- Directive -
Copy out all the records exactly.

- Records for the task -
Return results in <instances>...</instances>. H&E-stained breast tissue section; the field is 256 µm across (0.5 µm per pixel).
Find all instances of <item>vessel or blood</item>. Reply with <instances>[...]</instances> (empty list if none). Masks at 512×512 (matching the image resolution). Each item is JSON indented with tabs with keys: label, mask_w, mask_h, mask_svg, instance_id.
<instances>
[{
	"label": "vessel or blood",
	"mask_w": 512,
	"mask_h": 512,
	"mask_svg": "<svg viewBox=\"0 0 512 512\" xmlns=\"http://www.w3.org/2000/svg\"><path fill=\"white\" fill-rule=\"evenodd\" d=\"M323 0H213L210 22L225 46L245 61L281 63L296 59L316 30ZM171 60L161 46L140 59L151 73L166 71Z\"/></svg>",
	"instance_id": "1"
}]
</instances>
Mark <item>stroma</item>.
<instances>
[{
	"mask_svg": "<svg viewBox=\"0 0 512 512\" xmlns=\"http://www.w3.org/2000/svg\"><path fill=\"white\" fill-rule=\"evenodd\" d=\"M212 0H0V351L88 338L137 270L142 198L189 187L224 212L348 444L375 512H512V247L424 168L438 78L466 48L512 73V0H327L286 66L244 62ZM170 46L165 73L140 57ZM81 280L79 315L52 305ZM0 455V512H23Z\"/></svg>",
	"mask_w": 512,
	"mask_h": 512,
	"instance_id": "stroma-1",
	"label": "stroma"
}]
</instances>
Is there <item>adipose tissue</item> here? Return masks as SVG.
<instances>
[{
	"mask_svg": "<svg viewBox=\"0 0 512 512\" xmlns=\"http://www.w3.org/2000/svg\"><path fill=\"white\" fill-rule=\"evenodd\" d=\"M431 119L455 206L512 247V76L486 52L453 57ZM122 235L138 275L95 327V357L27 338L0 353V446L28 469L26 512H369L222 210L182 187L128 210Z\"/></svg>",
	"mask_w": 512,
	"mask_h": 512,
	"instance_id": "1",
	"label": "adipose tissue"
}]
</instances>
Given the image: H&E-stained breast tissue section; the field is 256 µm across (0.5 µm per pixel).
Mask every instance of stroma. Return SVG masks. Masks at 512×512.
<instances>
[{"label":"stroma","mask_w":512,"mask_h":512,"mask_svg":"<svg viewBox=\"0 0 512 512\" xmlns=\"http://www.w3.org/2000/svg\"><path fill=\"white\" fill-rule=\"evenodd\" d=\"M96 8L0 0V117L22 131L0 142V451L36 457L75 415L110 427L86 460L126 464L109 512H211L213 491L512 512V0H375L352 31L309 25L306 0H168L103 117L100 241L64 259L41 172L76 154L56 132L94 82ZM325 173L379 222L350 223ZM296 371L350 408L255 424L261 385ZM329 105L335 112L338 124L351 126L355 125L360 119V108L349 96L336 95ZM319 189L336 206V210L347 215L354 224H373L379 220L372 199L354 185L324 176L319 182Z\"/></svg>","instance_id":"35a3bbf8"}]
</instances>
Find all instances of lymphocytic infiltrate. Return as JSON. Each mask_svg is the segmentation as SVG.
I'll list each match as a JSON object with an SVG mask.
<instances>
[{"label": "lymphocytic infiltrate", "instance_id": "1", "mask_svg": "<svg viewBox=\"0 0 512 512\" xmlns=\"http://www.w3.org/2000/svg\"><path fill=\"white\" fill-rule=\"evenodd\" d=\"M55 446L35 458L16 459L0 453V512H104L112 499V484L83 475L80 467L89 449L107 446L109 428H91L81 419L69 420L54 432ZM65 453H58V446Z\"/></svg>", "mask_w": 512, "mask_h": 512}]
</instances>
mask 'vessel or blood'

- Answer to this problem -
Return results in <instances>...</instances>. H&E-stained breast tissue section; the field is 256 µm across (0.5 µm per pixel).
Find all instances of <item>vessel or blood</item>. Reply with <instances>[...]</instances> (empty list if none). Masks at 512×512 (matching the image resolution). Each item is JSON indented with tabs with keys: label, mask_w, mask_h, mask_svg, instance_id.
<instances>
[{
	"label": "vessel or blood",
	"mask_w": 512,
	"mask_h": 512,
	"mask_svg": "<svg viewBox=\"0 0 512 512\" xmlns=\"http://www.w3.org/2000/svg\"><path fill=\"white\" fill-rule=\"evenodd\" d=\"M323 0H213L210 22L225 46L245 61L281 63L296 59L316 30ZM171 60L161 46L140 59L151 73L166 71Z\"/></svg>",
	"instance_id": "1"
}]
</instances>
Mark <item>stroma</item>.
<instances>
[{
	"mask_svg": "<svg viewBox=\"0 0 512 512\" xmlns=\"http://www.w3.org/2000/svg\"><path fill=\"white\" fill-rule=\"evenodd\" d=\"M212 0H0V351L88 338L137 270L142 198L189 187L224 212L348 444L375 512H512V247L424 168L438 78L466 48L512 73V0H327L286 66L244 62ZM170 46L165 73L140 57ZM81 280L79 315L52 305ZM0 455V512H23Z\"/></svg>",
	"mask_w": 512,
	"mask_h": 512,
	"instance_id": "stroma-1",
	"label": "stroma"
}]
</instances>
Is there <item>adipose tissue</item> here? Return masks as SVG.
<instances>
[{
	"mask_svg": "<svg viewBox=\"0 0 512 512\" xmlns=\"http://www.w3.org/2000/svg\"><path fill=\"white\" fill-rule=\"evenodd\" d=\"M431 119L455 206L512 247V76L486 52L453 57ZM122 235L138 275L95 327V357L27 338L0 353V446L28 469L26 512H369L222 210L182 187L128 210Z\"/></svg>",
	"mask_w": 512,
	"mask_h": 512,
	"instance_id": "1",
	"label": "adipose tissue"
}]
</instances>
Given the image: H&E-stained breast tissue section; the field is 256 µm across (0.5 µm per pixel).
Mask every instance of stroma. Return SVG masks. Masks at 512×512.
<instances>
[{"label":"stroma","mask_w":512,"mask_h":512,"mask_svg":"<svg viewBox=\"0 0 512 512\" xmlns=\"http://www.w3.org/2000/svg\"><path fill=\"white\" fill-rule=\"evenodd\" d=\"M96 8L0 0V117L22 131L0 142V451L36 457L75 415L110 427L86 460L126 464L109 512H211L213 491L512 512V0H375L352 31L309 25L306 0H168L103 117L100 241L64 259L41 172L76 154L56 132L94 82ZM325 173L379 222L350 223ZM296 371L350 408L255 424L261 385ZM329 105L335 112L338 124L351 126L355 125L360 119V108L349 96L336 95ZM319 189L336 206V210L347 215L354 224H373L379 220L372 199L354 185L324 176L319 182Z\"/></svg>","instance_id":"35a3bbf8"}]
</instances>
Find all instances of lymphocytic infiltrate. Return as JSON. Each mask_svg is the segmentation as SVG.
I'll list each match as a JSON object with an SVG mask.
<instances>
[{"label": "lymphocytic infiltrate", "instance_id": "1", "mask_svg": "<svg viewBox=\"0 0 512 512\" xmlns=\"http://www.w3.org/2000/svg\"><path fill=\"white\" fill-rule=\"evenodd\" d=\"M55 446L35 458L16 459L0 453V512H104L112 499V484L83 475L80 467L89 449L107 446L109 428H91L81 419L69 420L54 432ZM65 453H58V446Z\"/></svg>", "mask_w": 512, "mask_h": 512}]
</instances>
mask 'vessel or blood'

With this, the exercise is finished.